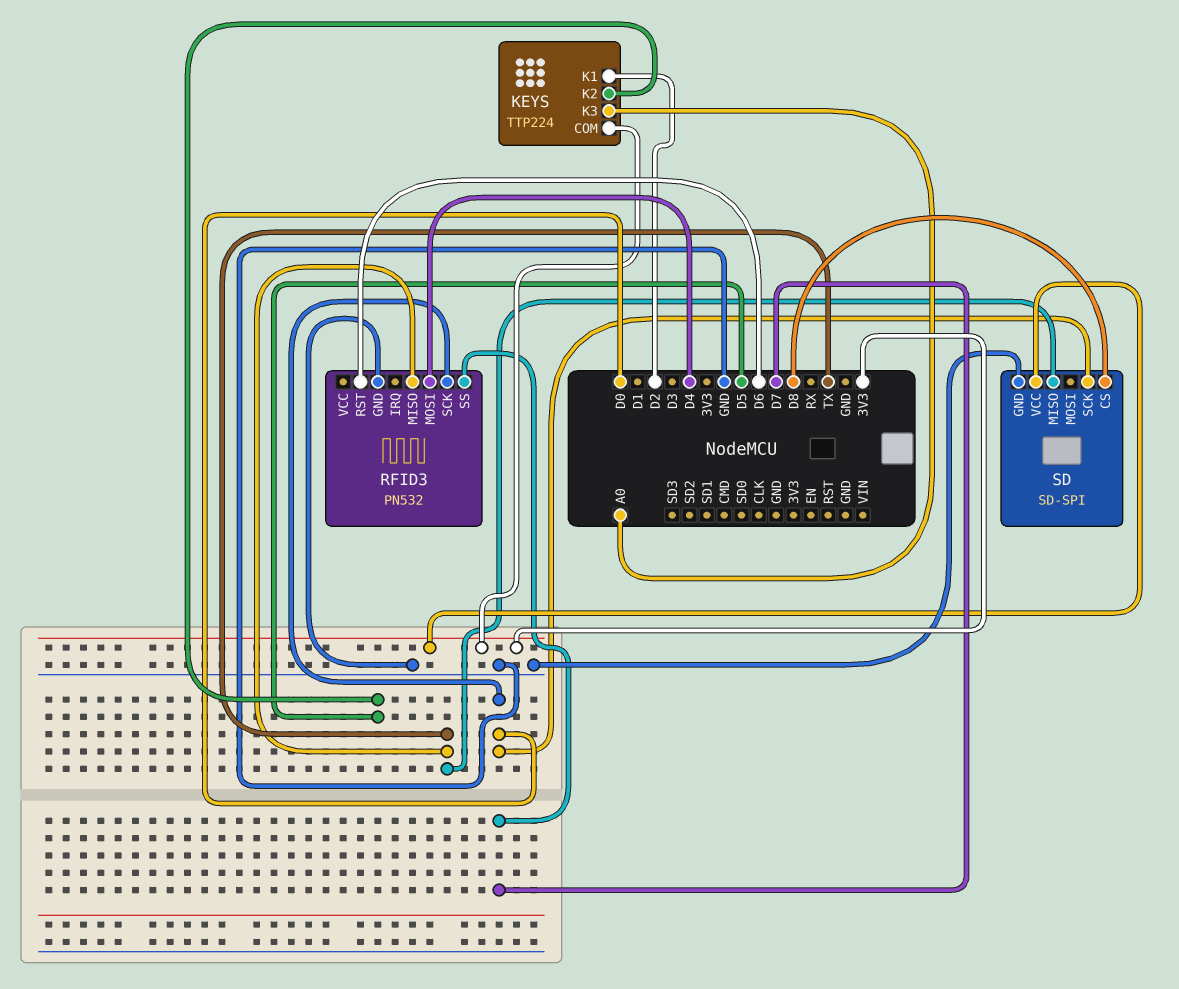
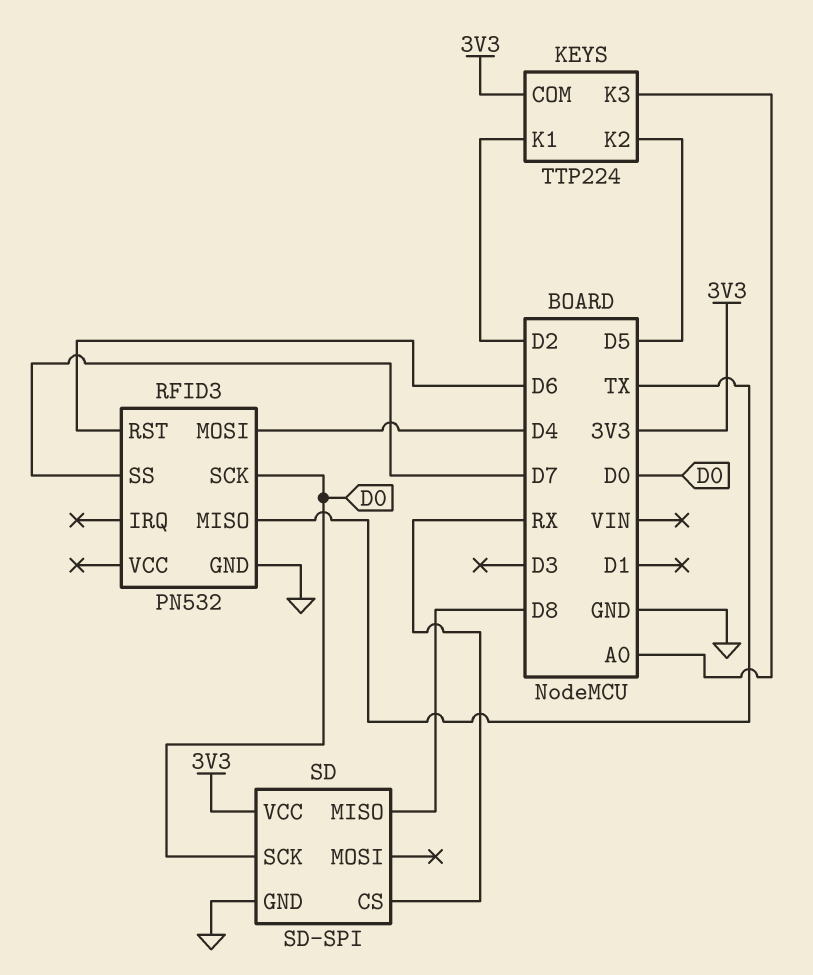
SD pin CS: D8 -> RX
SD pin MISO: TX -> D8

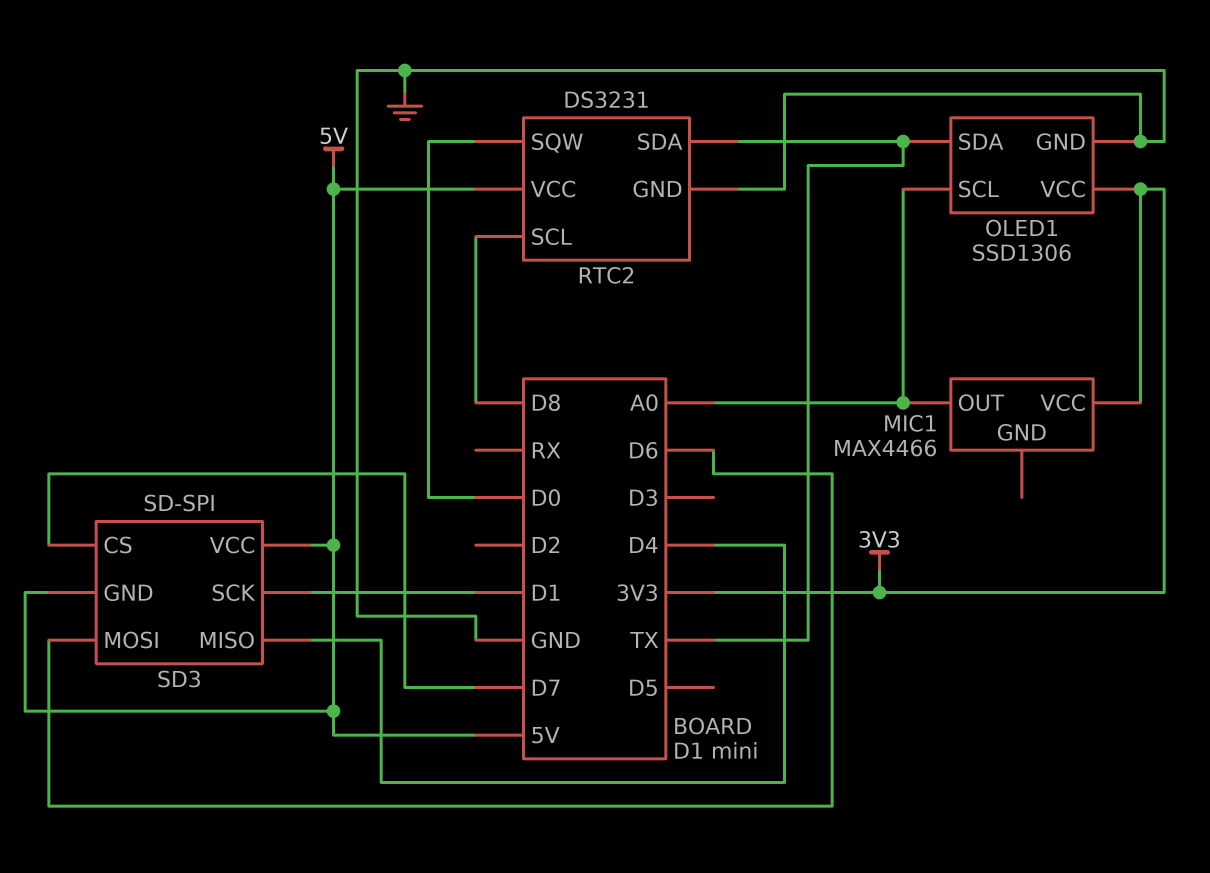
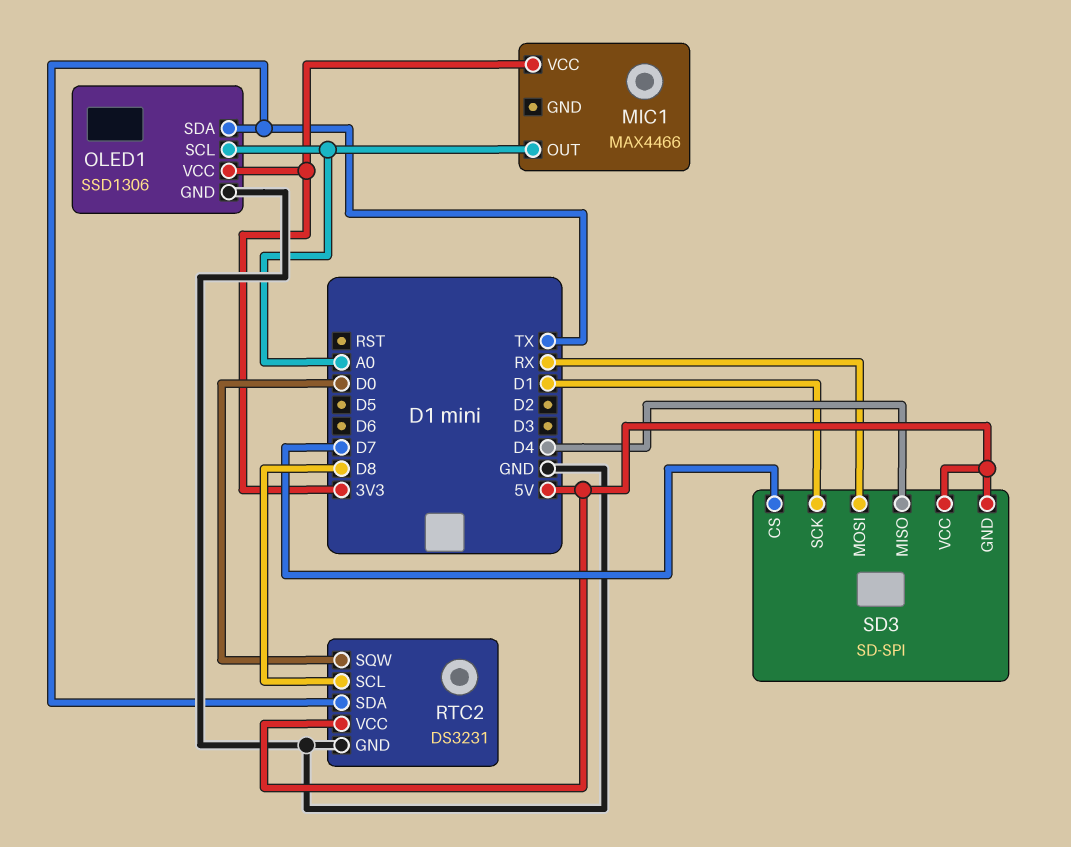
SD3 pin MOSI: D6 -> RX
........
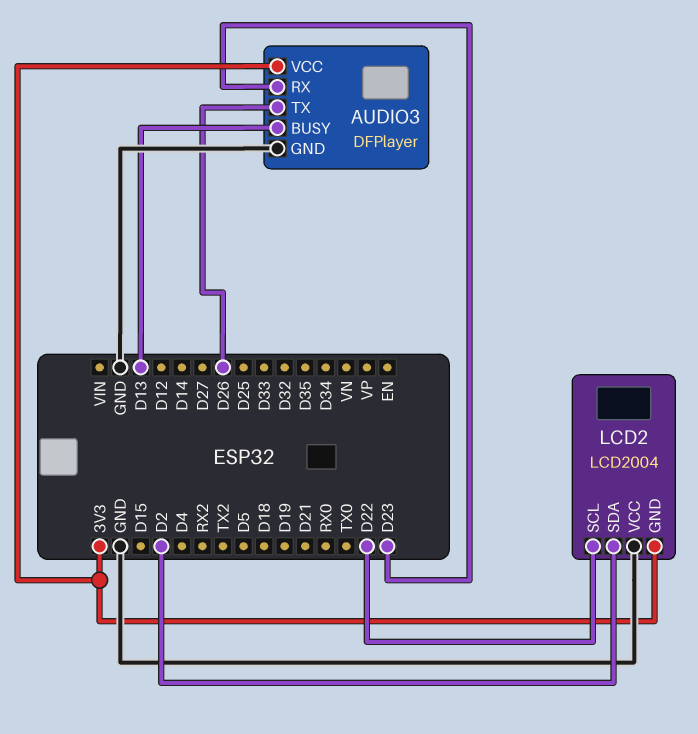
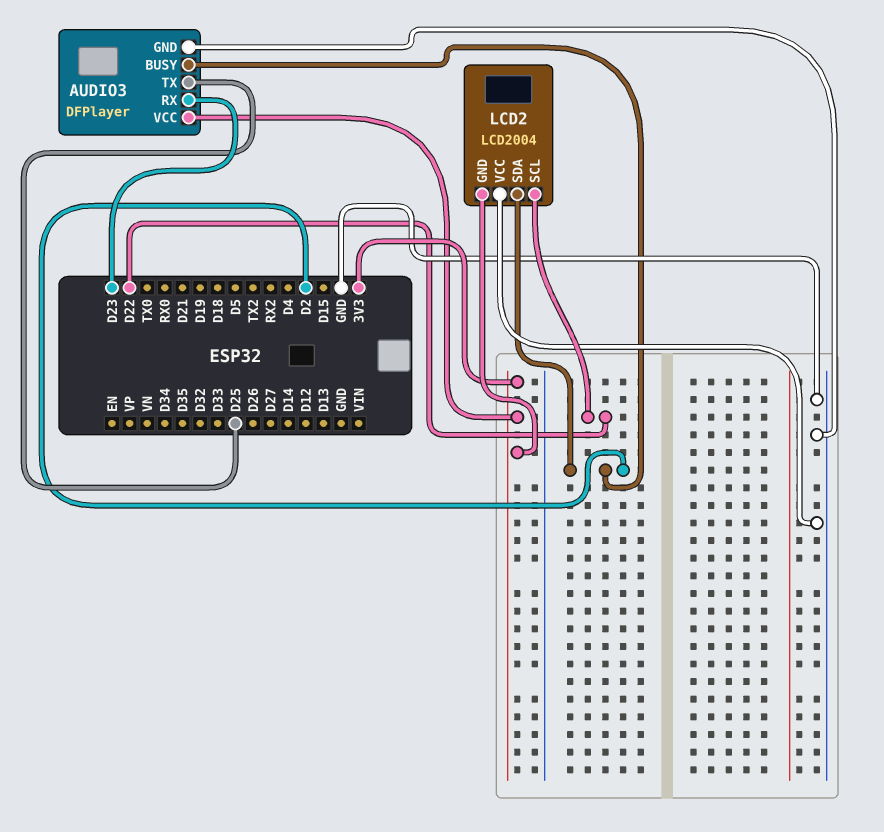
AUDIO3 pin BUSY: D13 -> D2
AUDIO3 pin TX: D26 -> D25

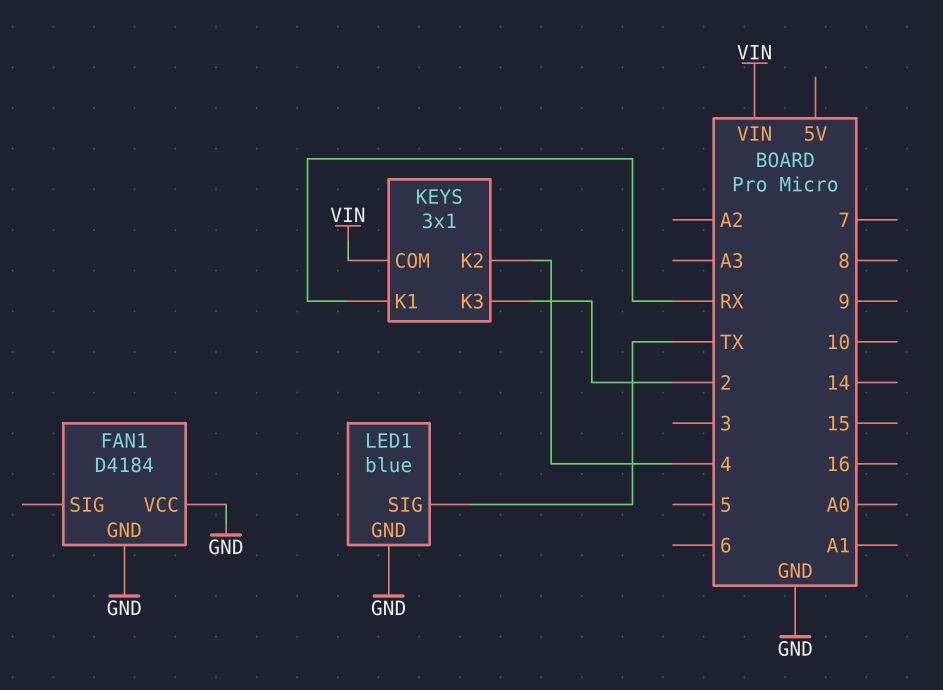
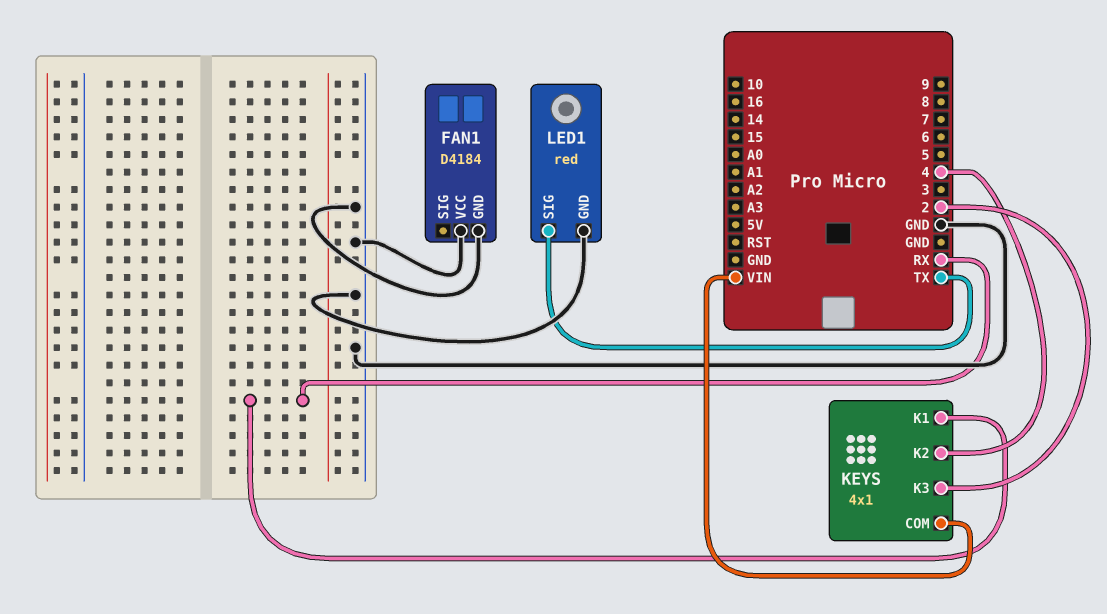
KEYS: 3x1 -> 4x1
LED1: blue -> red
........
# [Assignment]
Drop the pictures; return the lines above from the line containing "AUDIO3 pin BUSY: D13 -> D2" to the line containing "LED1: blue -> red", both included, exactly.

# [Response to this exercise]
AUDIO3 pin BUSY: D13 -> D2
AUDIO3 pin TX: D26 -> D25

KEYS: 3x1 -> 4x1
LED1: blue -> red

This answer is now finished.